Start of Input for this task
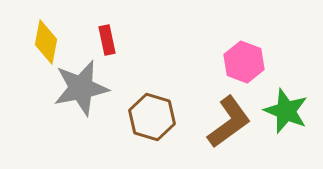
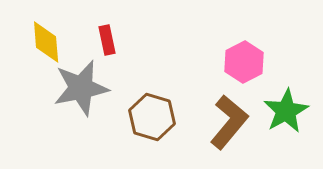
yellow diamond: rotated 15 degrees counterclockwise
pink hexagon: rotated 12 degrees clockwise
green star: rotated 21 degrees clockwise
brown L-shape: rotated 14 degrees counterclockwise
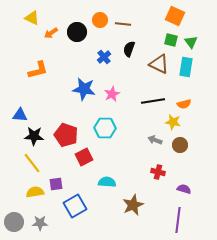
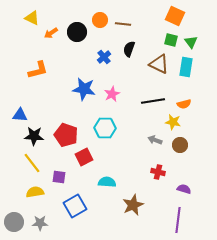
purple square: moved 3 px right, 7 px up; rotated 16 degrees clockwise
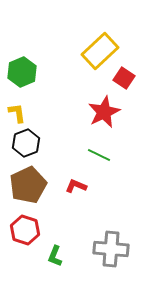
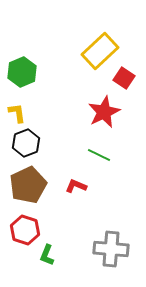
green L-shape: moved 8 px left, 1 px up
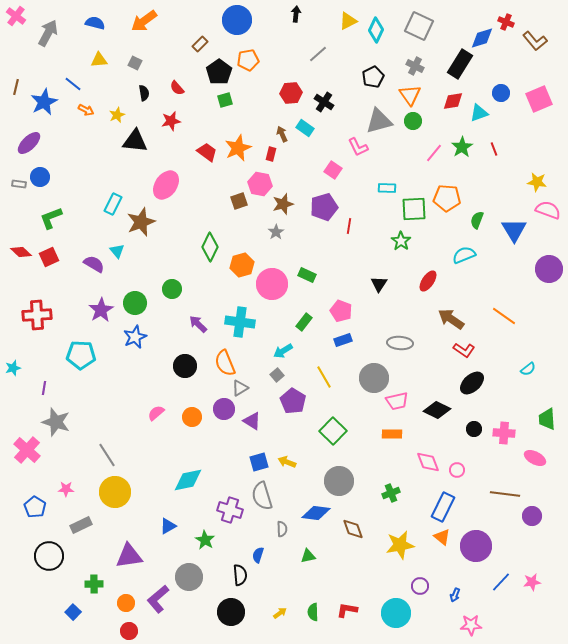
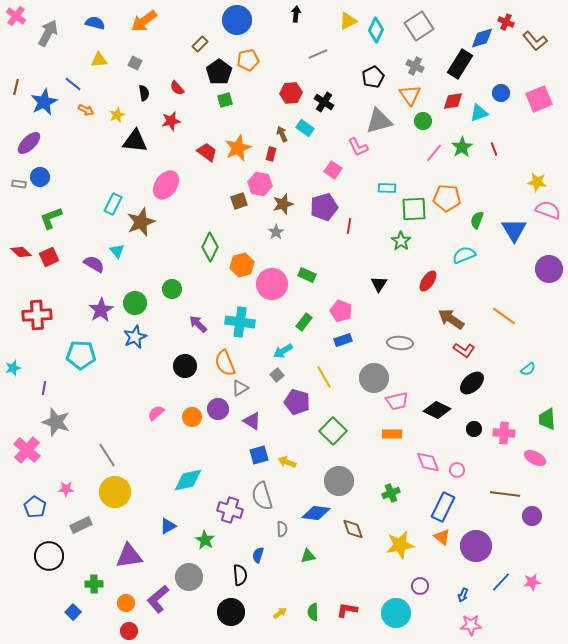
gray square at (419, 26): rotated 32 degrees clockwise
gray line at (318, 54): rotated 18 degrees clockwise
green circle at (413, 121): moved 10 px right
purple pentagon at (293, 401): moved 4 px right, 1 px down; rotated 15 degrees counterclockwise
purple circle at (224, 409): moved 6 px left
blue square at (259, 462): moved 7 px up
blue arrow at (455, 595): moved 8 px right
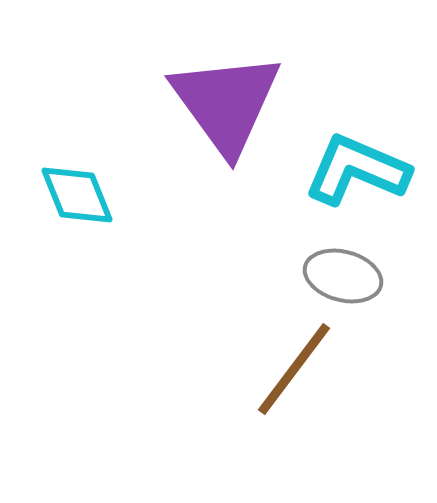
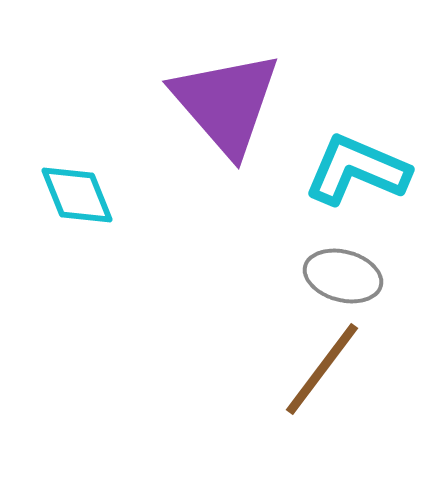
purple triangle: rotated 5 degrees counterclockwise
brown line: moved 28 px right
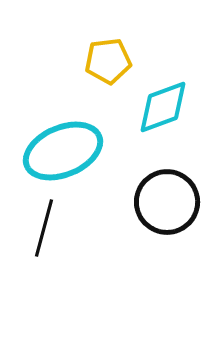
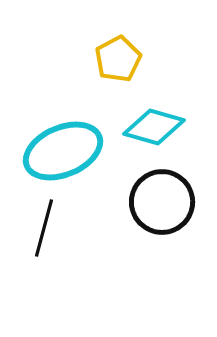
yellow pentagon: moved 10 px right, 2 px up; rotated 21 degrees counterclockwise
cyan diamond: moved 9 px left, 20 px down; rotated 36 degrees clockwise
black circle: moved 5 px left
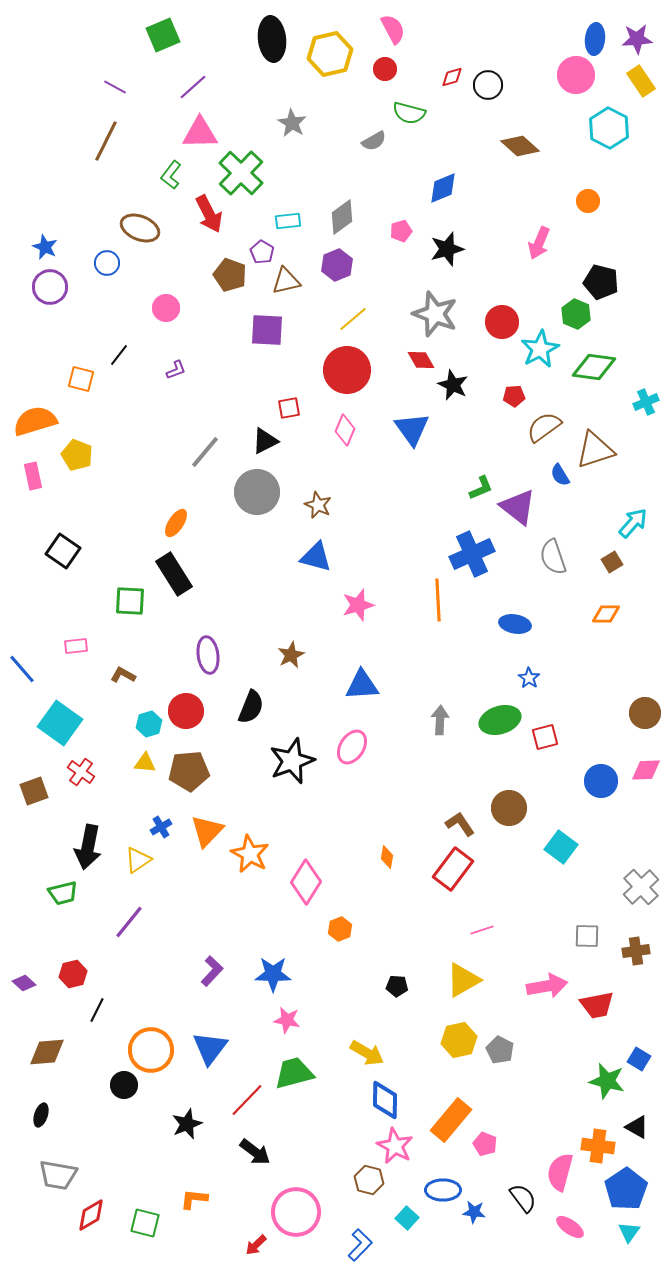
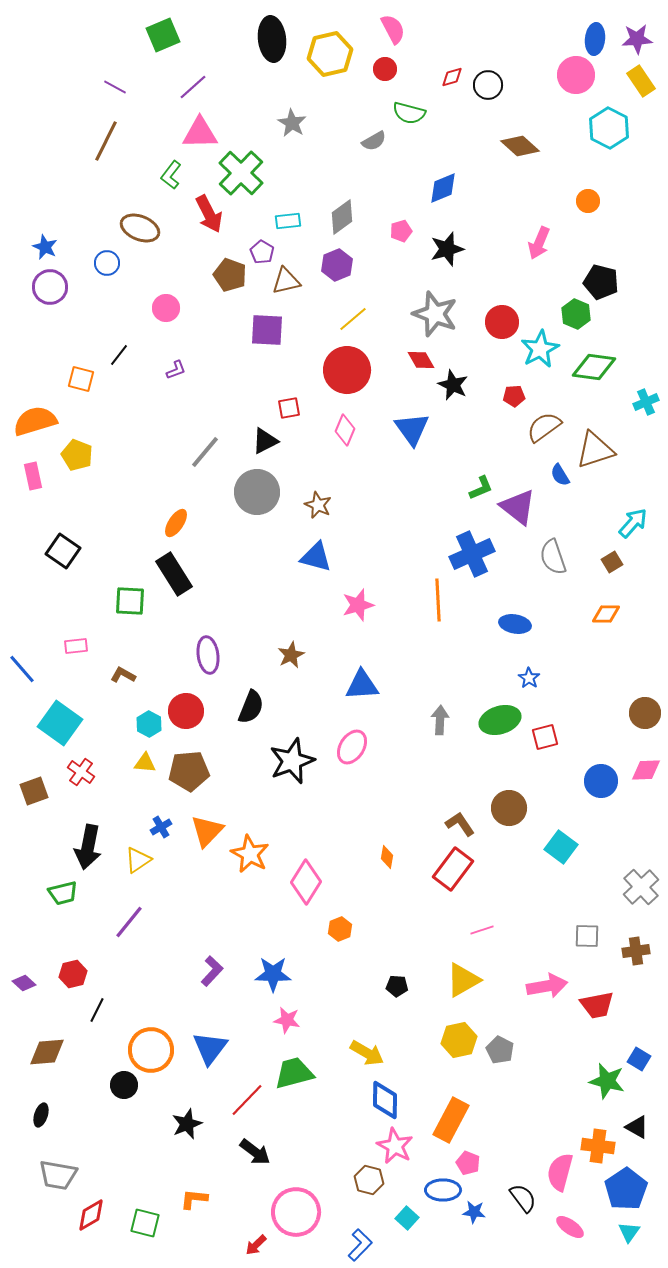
cyan hexagon at (149, 724): rotated 15 degrees counterclockwise
orange rectangle at (451, 1120): rotated 12 degrees counterclockwise
pink pentagon at (485, 1144): moved 17 px left, 19 px down
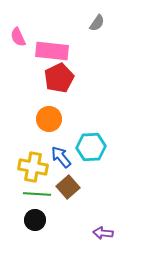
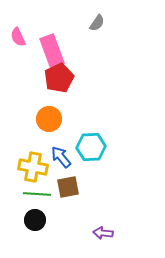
pink rectangle: rotated 64 degrees clockwise
brown square: rotated 30 degrees clockwise
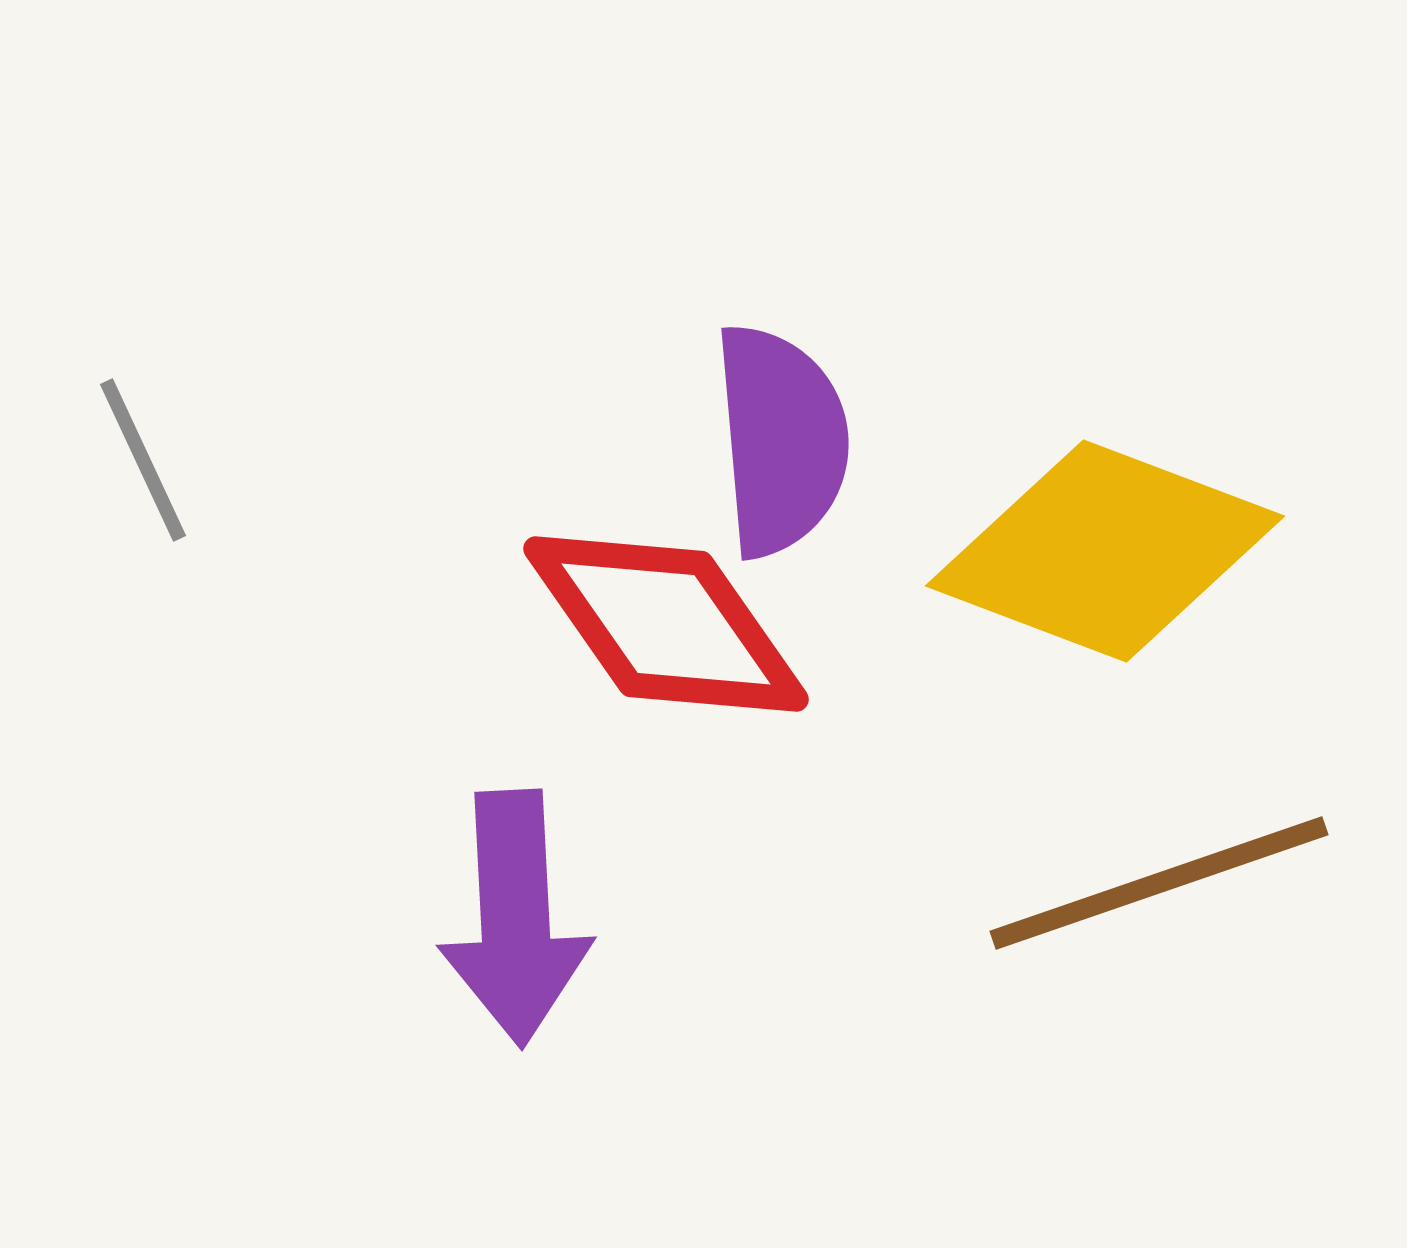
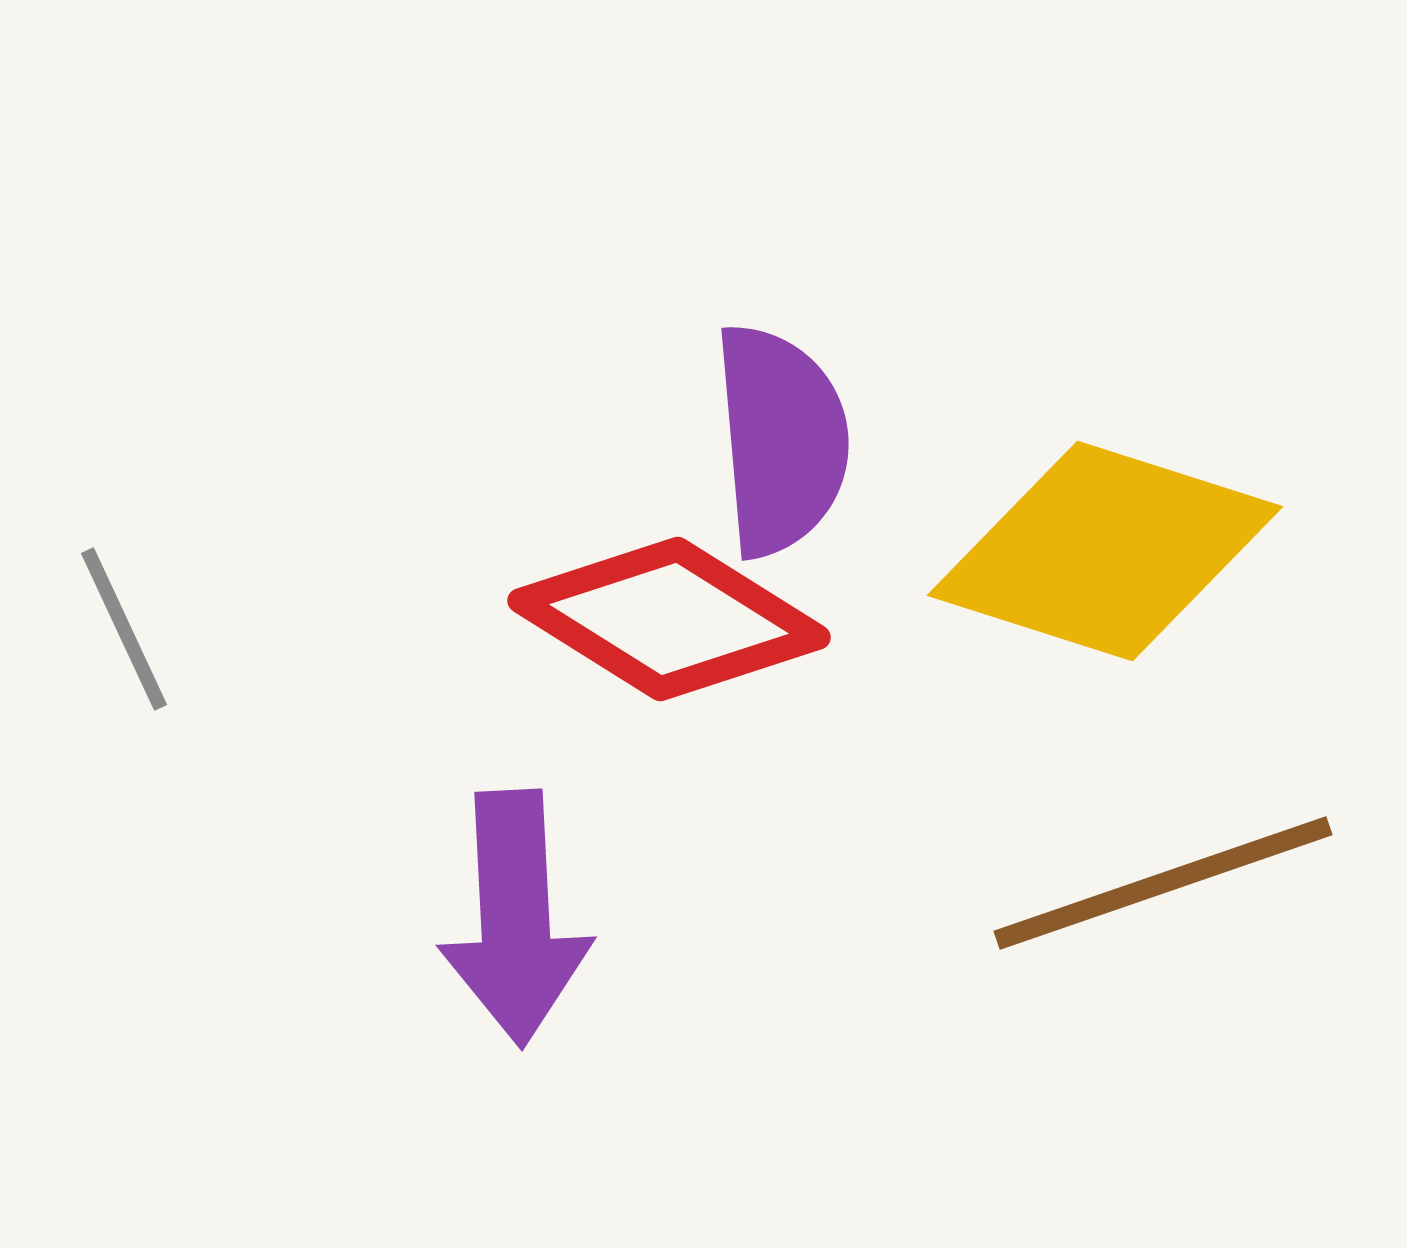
gray line: moved 19 px left, 169 px down
yellow diamond: rotated 3 degrees counterclockwise
red diamond: moved 3 px right, 5 px up; rotated 23 degrees counterclockwise
brown line: moved 4 px right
End of Input for this task
» Work task
Once you reach the line containing "gray line: moved 19 px left, 169 px down", output that line and each one after it exactly, ending with the final line of the listing and adding nothing else.

» Solution for this problem
gray line: moved 19 px left, 169 px down
yellow diamond: rotated 3 degrees counterclockwise
red diamond: moved 3 px right, 5 px up; rotated 23 degrees counterclockwise
brown line: moved 4 px right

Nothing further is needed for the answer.